> **What this task involves**
All lines below containing "flower" are to be listed.

> **Data for this task**
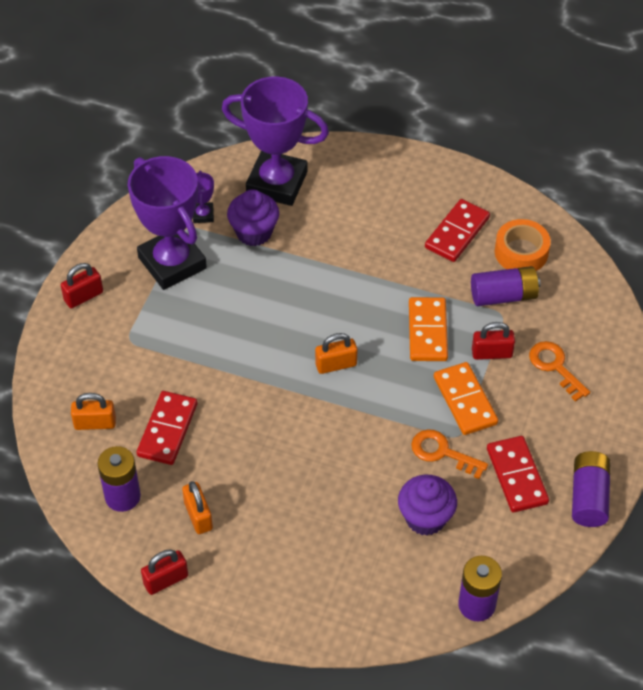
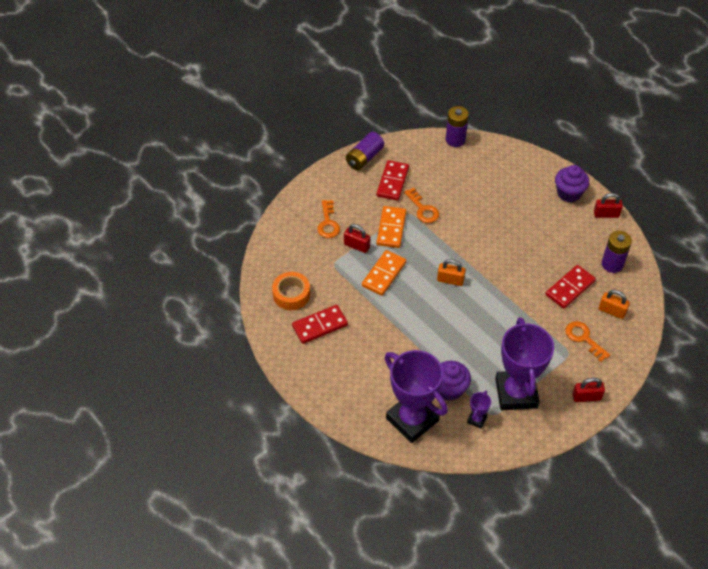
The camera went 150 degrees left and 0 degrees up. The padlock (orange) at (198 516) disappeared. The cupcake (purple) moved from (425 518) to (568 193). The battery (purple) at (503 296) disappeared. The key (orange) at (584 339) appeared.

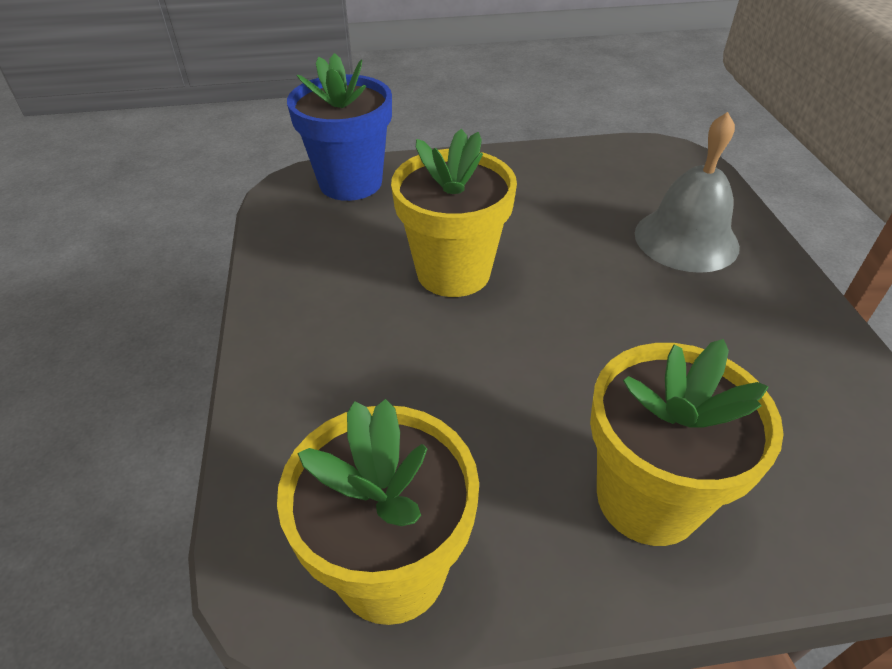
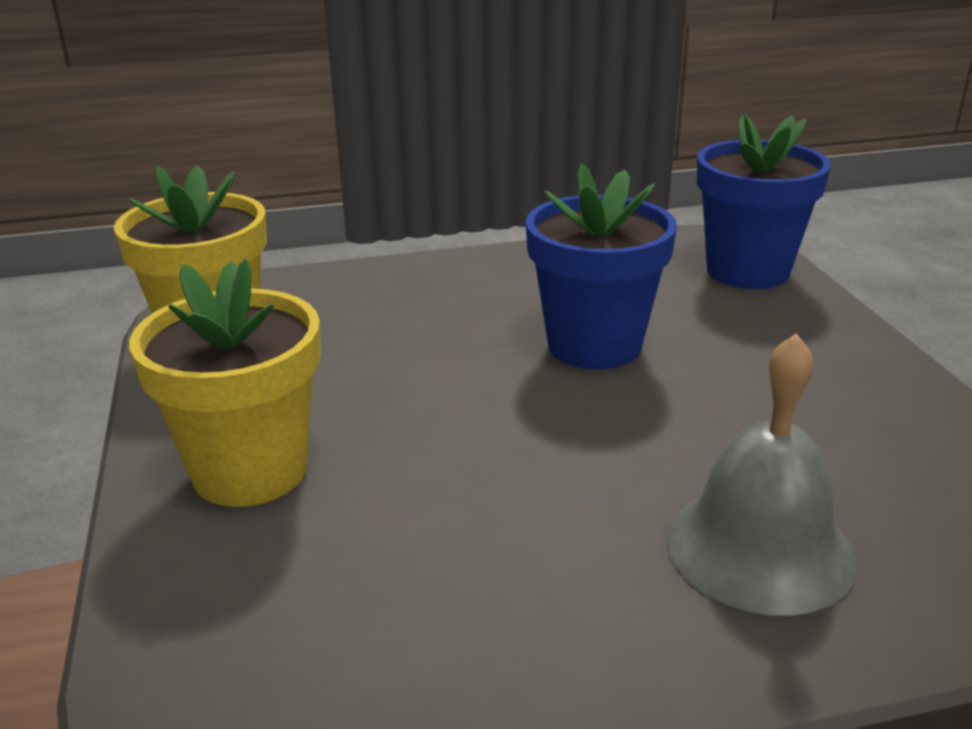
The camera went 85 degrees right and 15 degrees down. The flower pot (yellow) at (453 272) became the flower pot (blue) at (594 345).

==

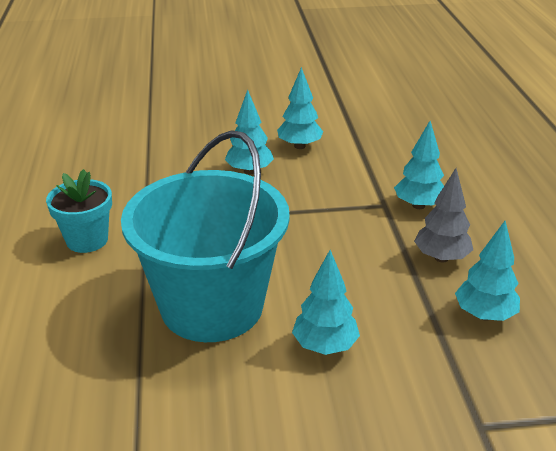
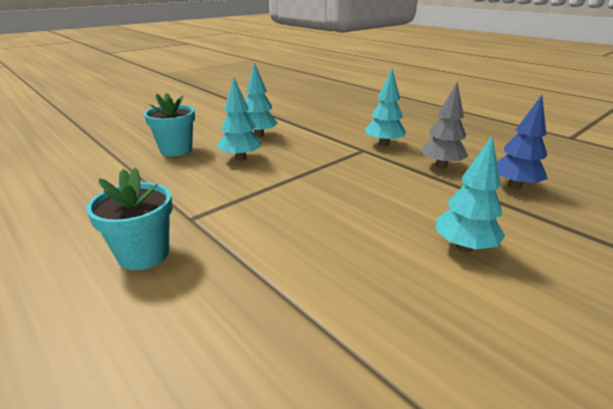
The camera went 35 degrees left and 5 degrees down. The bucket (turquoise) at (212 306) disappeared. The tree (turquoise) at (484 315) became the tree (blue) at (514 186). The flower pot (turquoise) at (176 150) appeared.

> **Task response**
The camera went 85 degrees right and 15 degrees down. The flower pot (yellow) at (453 272) became the flower pot (blue) at (594 345).
The camera went 35 degrees left and 5 degrees down. The bucket (turquoise) at (212 306) disappeared. The tree (turquoise) at (484 315) became the tree (blue) at (514 186). The flower pot (turquoise) at (176 150) appeared.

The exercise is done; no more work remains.